TASK DETAILS
Read the listing below and copy out each line where the word "light" occurs.

DATA SHOWN
[Start of section]

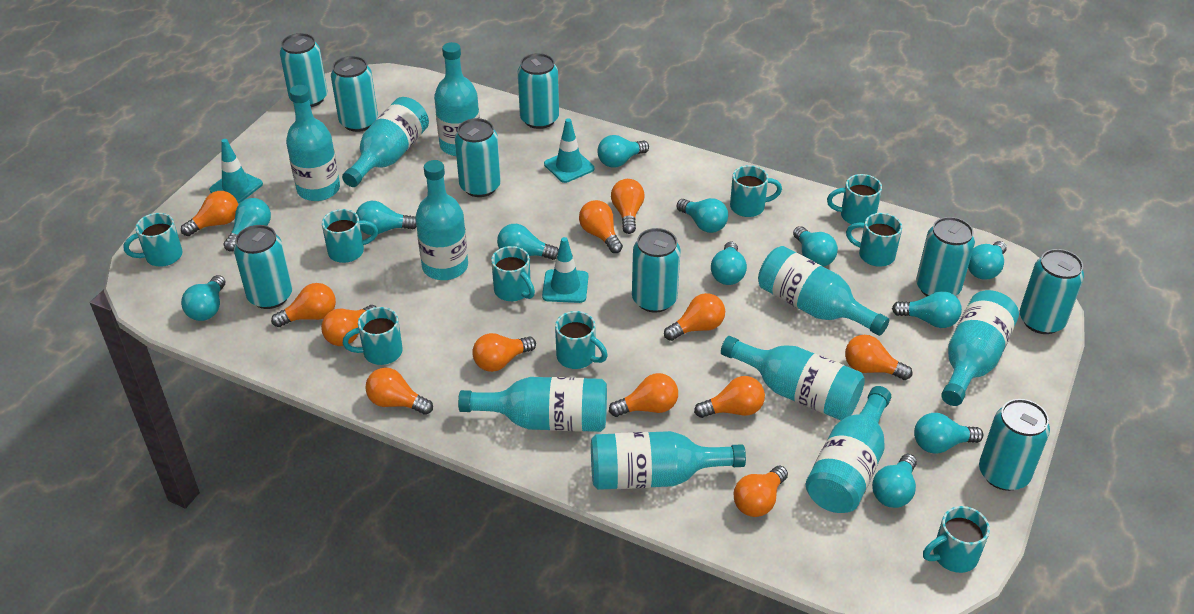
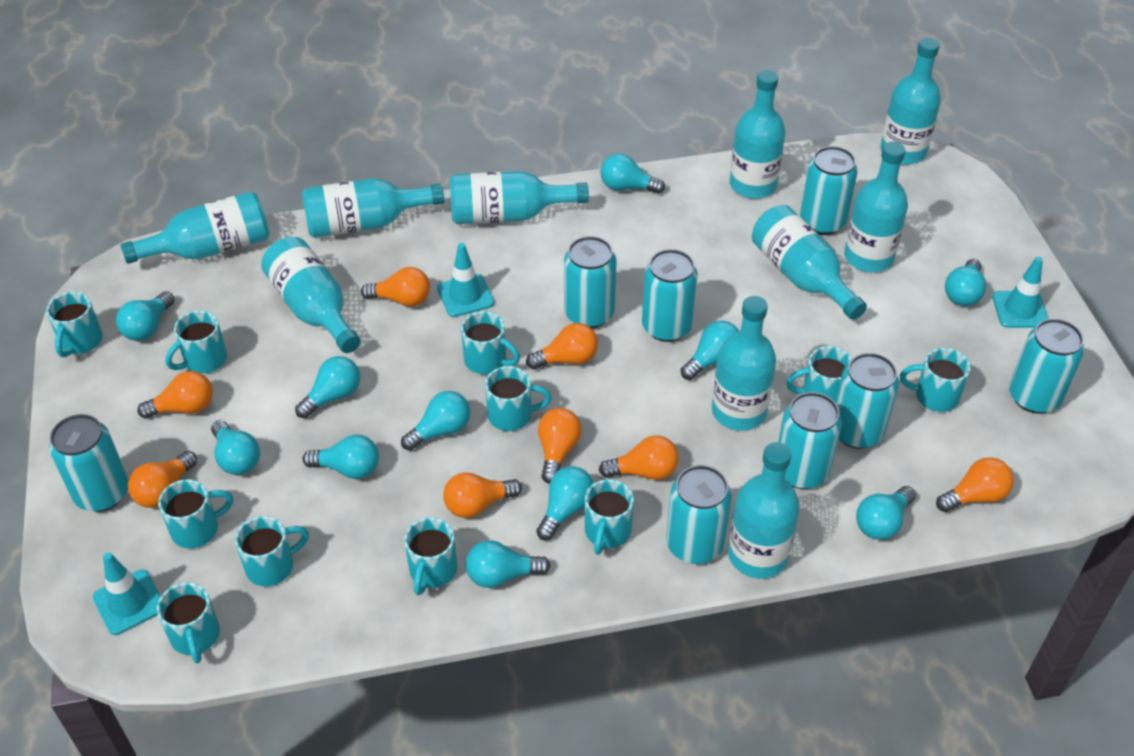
orange light bulb: 12 -> 8
turquoise can: 9 -> 8
turquoise light bulb: 12 -> 11
turquoise mug: 9 -> 11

[End of section]

TASK SOLUTION
orange light bulb: 12 -> 8
turquoise light bulb: 12 -> 11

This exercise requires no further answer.